What is required
Transcribe each of the records below exactly, excluding all pictures.

Data extract
======

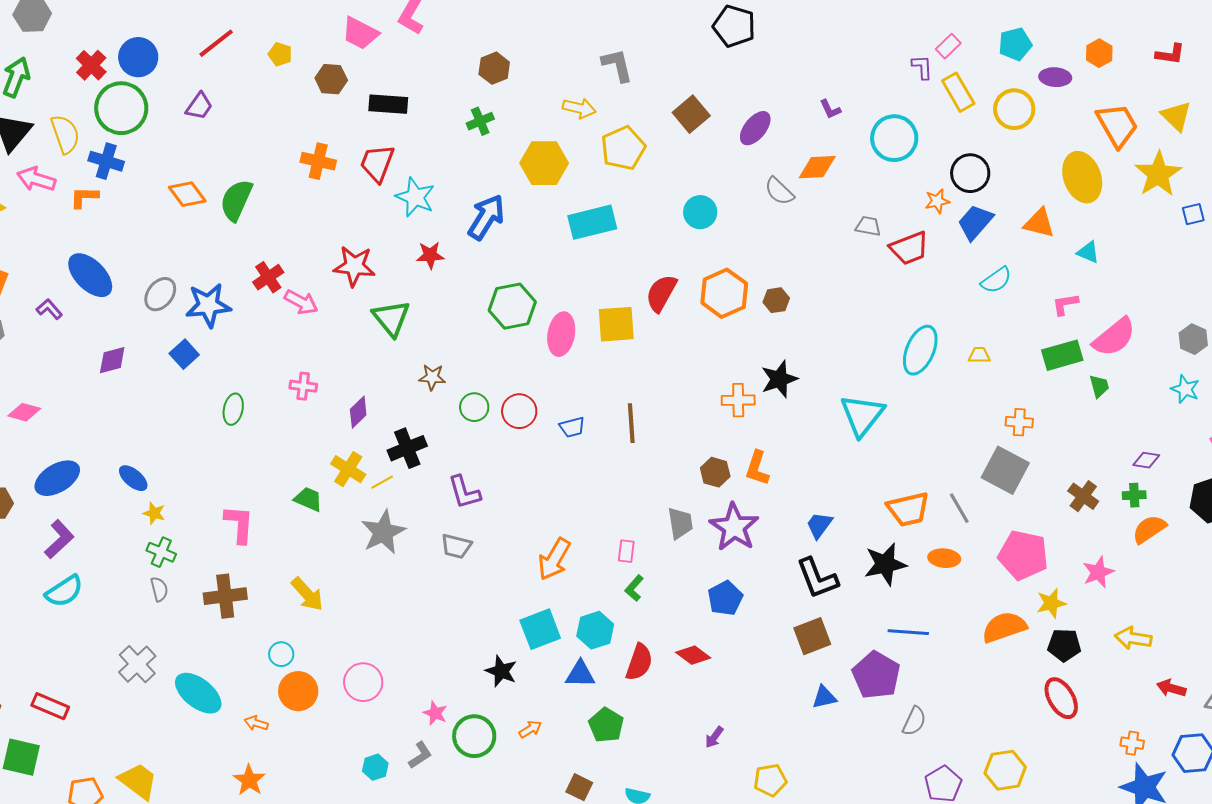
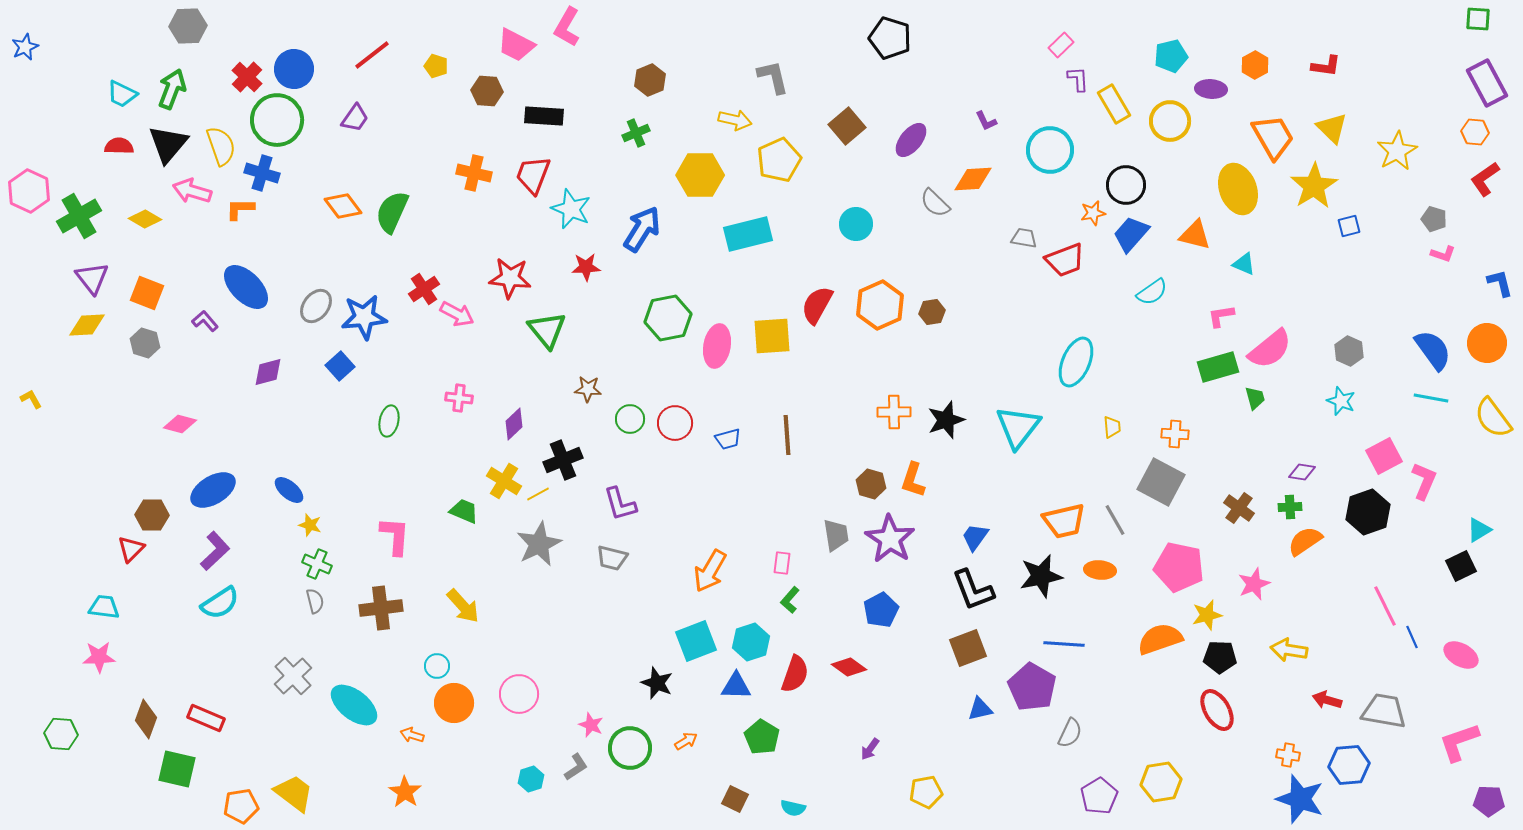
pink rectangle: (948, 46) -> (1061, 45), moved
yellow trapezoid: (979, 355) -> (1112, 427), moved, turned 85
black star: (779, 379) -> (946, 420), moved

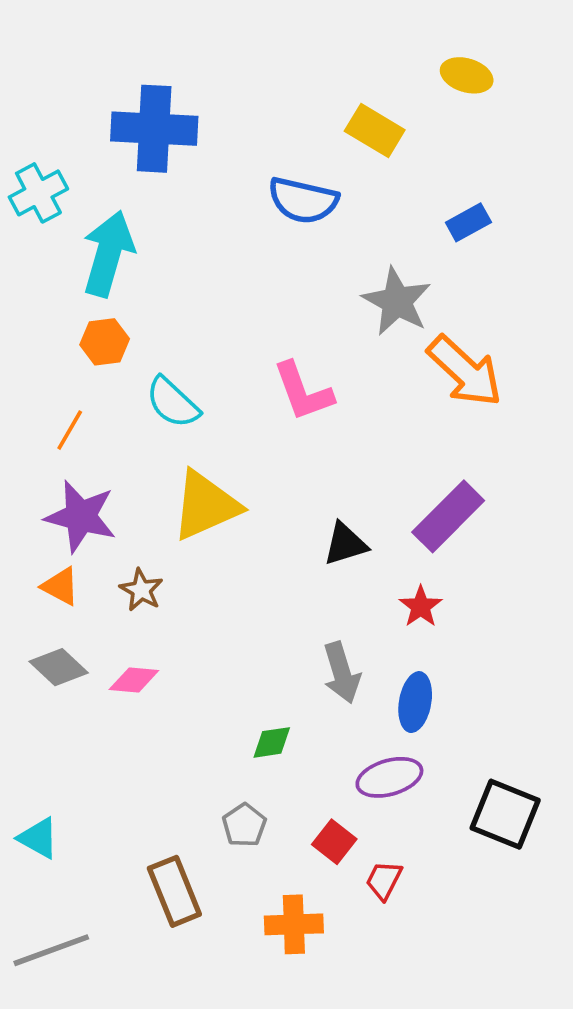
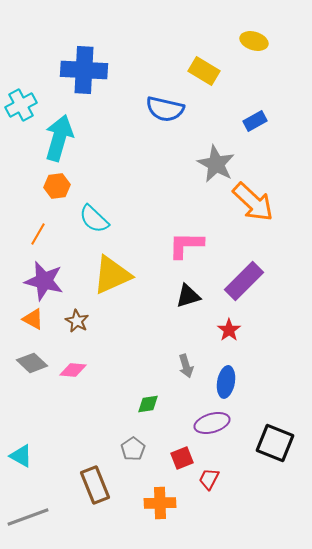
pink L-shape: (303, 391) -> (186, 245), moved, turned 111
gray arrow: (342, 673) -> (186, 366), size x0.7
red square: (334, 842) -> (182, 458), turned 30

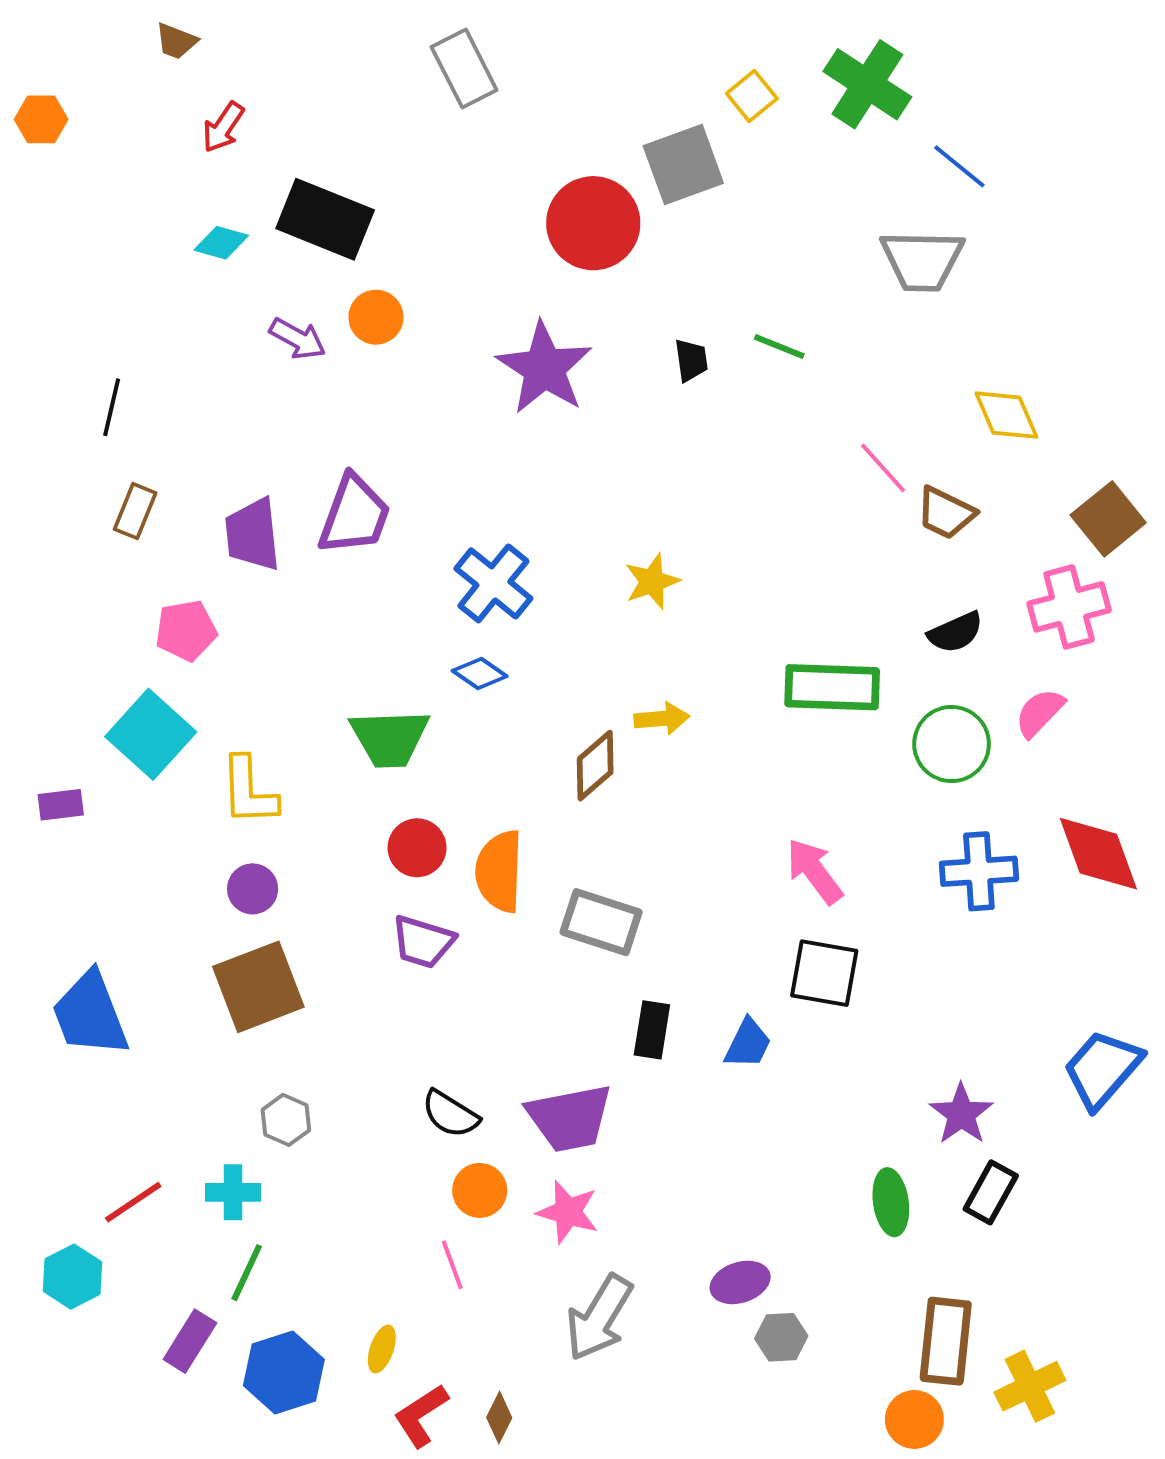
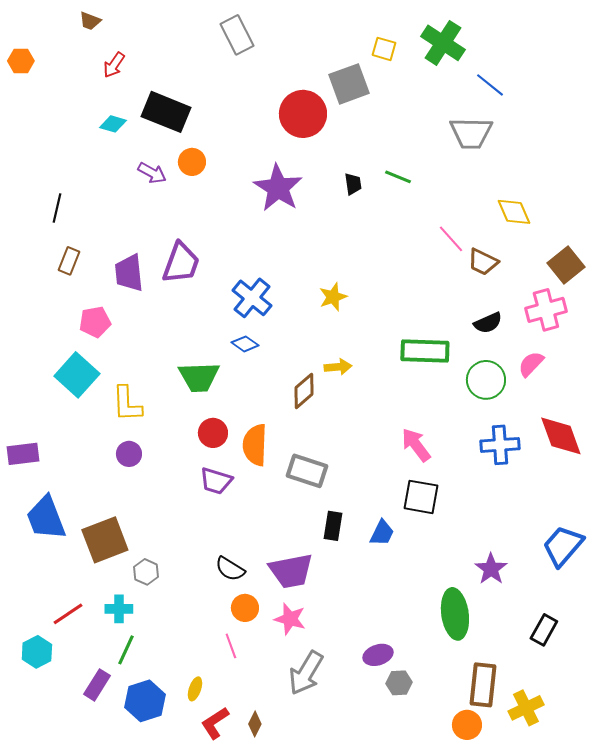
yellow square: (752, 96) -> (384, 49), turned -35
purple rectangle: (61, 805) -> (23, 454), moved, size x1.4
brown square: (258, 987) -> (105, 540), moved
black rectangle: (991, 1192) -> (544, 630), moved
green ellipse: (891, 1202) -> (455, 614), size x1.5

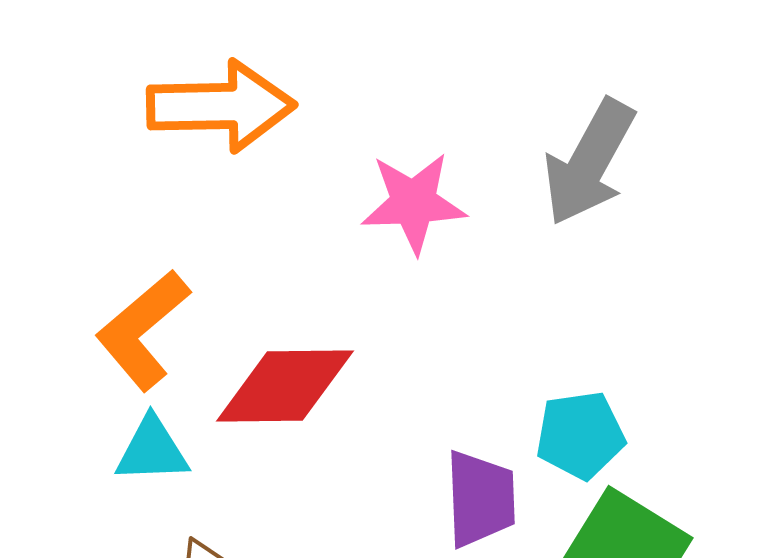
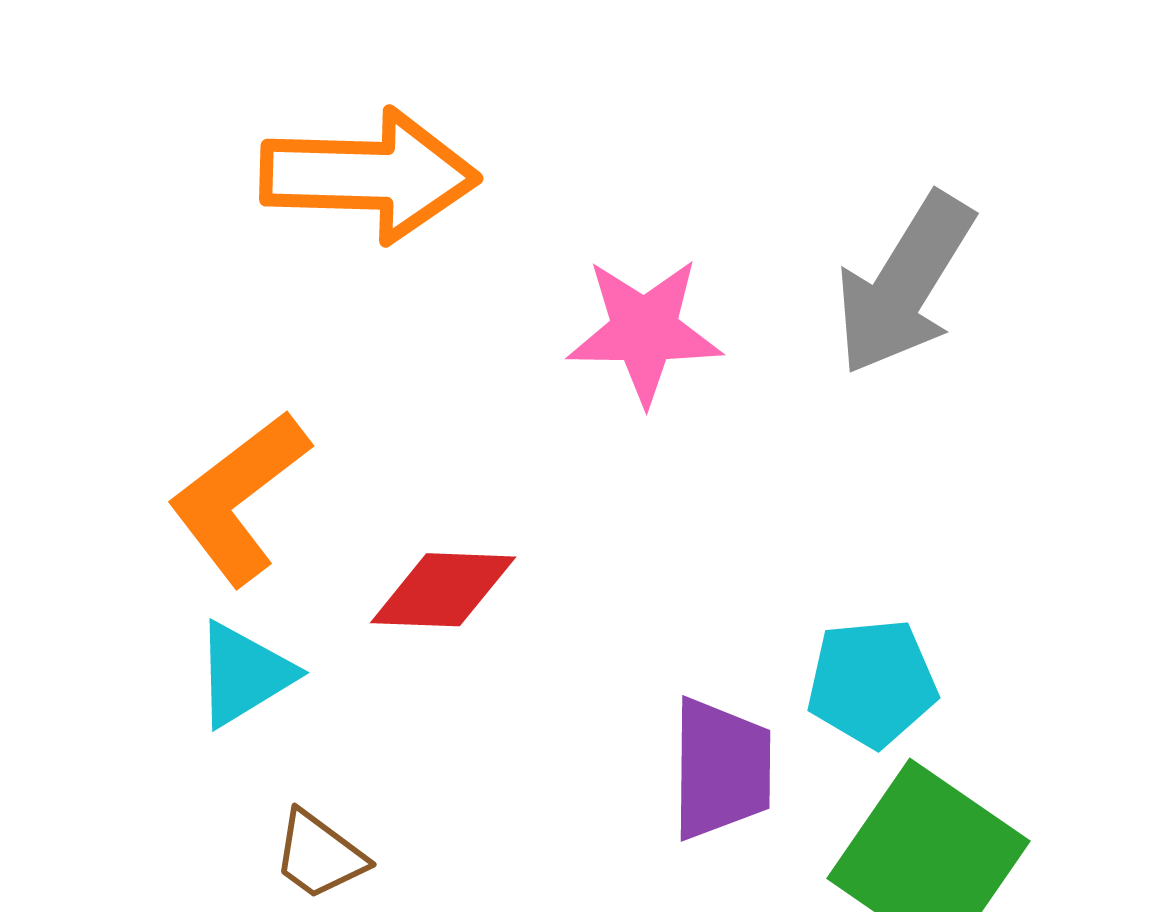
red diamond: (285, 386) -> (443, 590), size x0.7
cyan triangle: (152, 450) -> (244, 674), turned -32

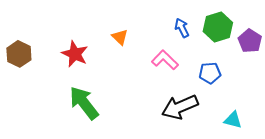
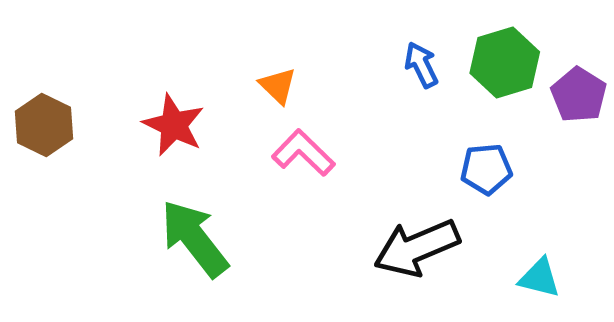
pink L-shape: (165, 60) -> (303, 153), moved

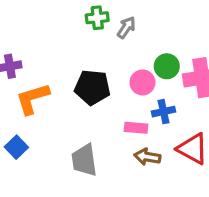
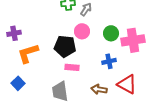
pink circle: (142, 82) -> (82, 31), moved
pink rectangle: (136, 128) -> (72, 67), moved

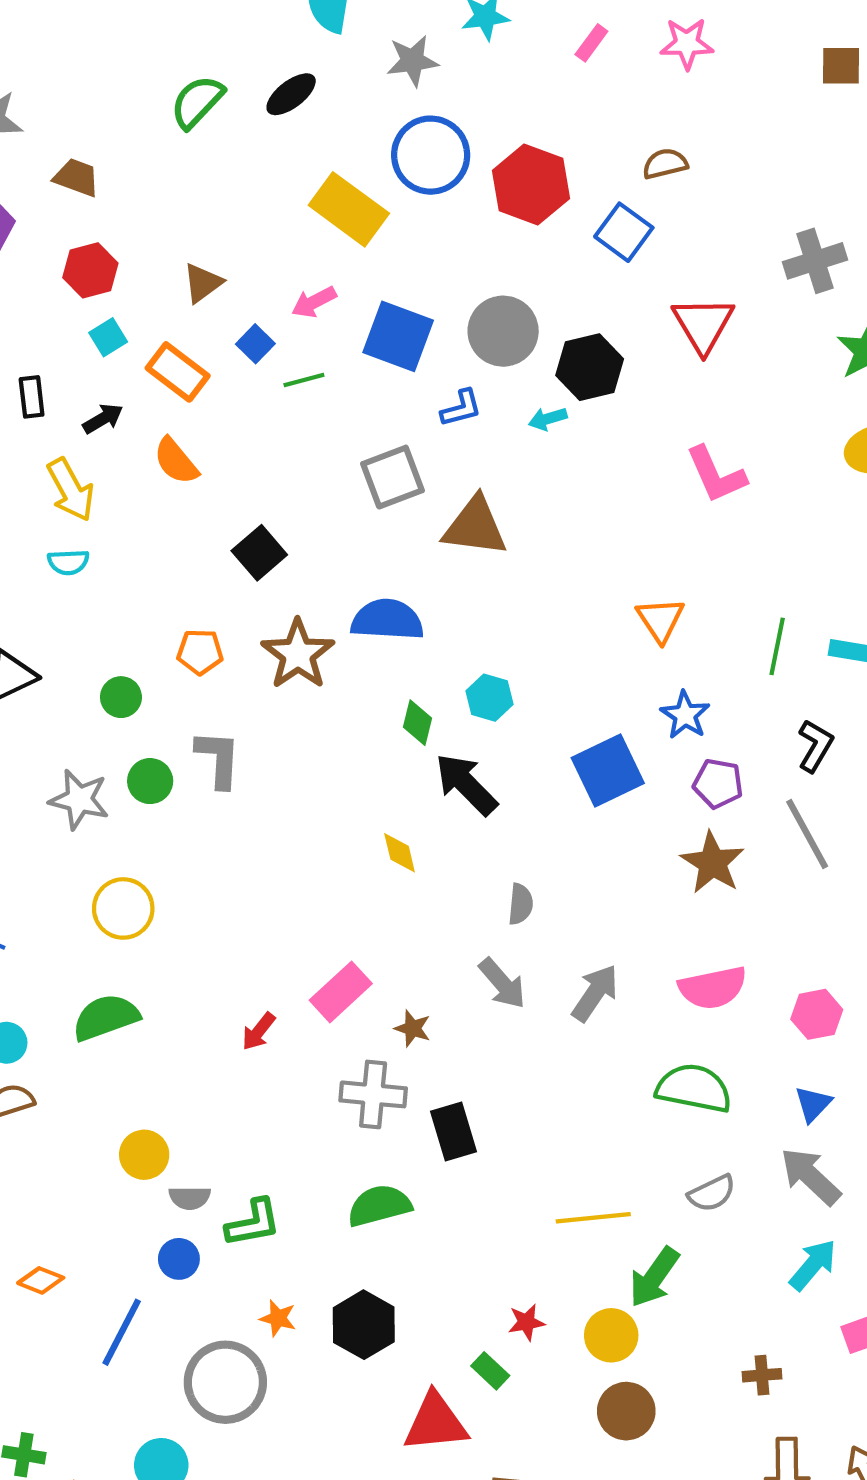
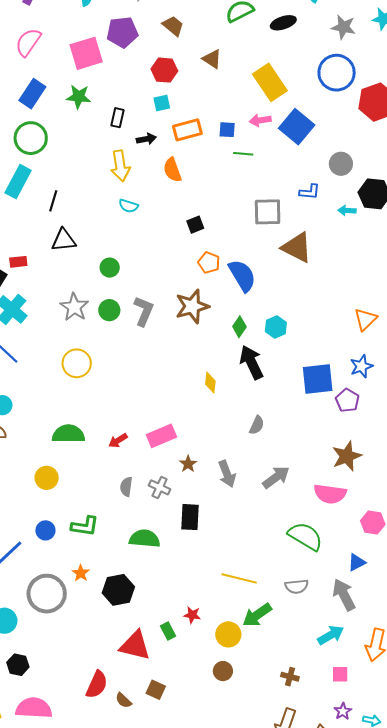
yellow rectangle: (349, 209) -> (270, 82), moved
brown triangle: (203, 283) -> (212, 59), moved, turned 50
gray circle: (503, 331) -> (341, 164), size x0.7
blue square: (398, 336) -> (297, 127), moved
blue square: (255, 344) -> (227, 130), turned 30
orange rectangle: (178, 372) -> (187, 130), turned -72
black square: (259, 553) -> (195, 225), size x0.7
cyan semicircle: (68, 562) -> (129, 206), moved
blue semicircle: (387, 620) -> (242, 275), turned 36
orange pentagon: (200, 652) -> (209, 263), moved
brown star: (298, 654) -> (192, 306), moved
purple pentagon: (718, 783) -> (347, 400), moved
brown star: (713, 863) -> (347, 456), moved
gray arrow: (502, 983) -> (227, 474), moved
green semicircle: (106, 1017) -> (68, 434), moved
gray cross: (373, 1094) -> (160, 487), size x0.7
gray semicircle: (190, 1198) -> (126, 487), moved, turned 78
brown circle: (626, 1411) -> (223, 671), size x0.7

======

Exercise result
pink rectangle: (948, 46) -> (1061, 45), moved
yellow trapezoid: (979, 355) -> (1112, 427), moved, turned 85
black star: (779, 379) -> (946, 420), moved

pink L-shape: (303, 391) -> (186, 245), moved, turned 111
gray arrow: (342, 673) -> (186, 366), size x0.7
red square: (334, 842) -> (182, 458), turned 30

yellow square: (752, 96) -> (384, 49), turned -35
purple rectangle: (61, 805) -> (23, 454), moved, size x1.4
brown square: (258, 987) -> (105, 540), moved
black rectangle: (991, 1192) -> (544, 630), moved
green ellipse: (891, 1202) -> (455, 614), size x1.5

red diamond: (285, 386) -> (443, 590), size x0.7
cyan triangle: (152, 450) -> (244, 674), turned -32

pink L-shape: (165, 60) -> (303, 153), moved

pink circle: (142, 82) -> (82, 31), moved
pink rectangle: (136, 128) -> (72, 67), moved

yellow rectangle: (349, 209) -> (270, 82), moved
brown triangle: (203, 283) -> (212, 59), moved, turned 50
gray circle: (503, 331) -> (341, 164), size x0.7
blue square: (398, 336) -> (297, 127), moved
blue square: (255, 344) -> (227, 130), turned 30
orange rectangle: (178, 372) -> (187, 130), turned -72
black square: (259, 553) -> (195, 225), size x0.7
cyan semicircle: (68, 562) -> (129, 206), moved
blue semicircle: (387, 620) -> (242, 275), turned 36
orange pentagon: (200, 652) -> (209, 263), moved
brown star: (298, 654) -> (192, 306), moved
purple pentagon: (718, 783) -> (347, 400), moved
brown star: (713, 863) -> (347, 456), moved
gray arrow: (502, 983) -> (227, 474), moved
green semicircle: (106, 1017) -> (68, 434), moved
gray cross: (373, 1094) -> (160, 487), size x0.7
gray semicircle: (190, 1198) -> (126, 487), moved, turned 78
brown circle: (626, 1411) -> (223, 671), size x0.7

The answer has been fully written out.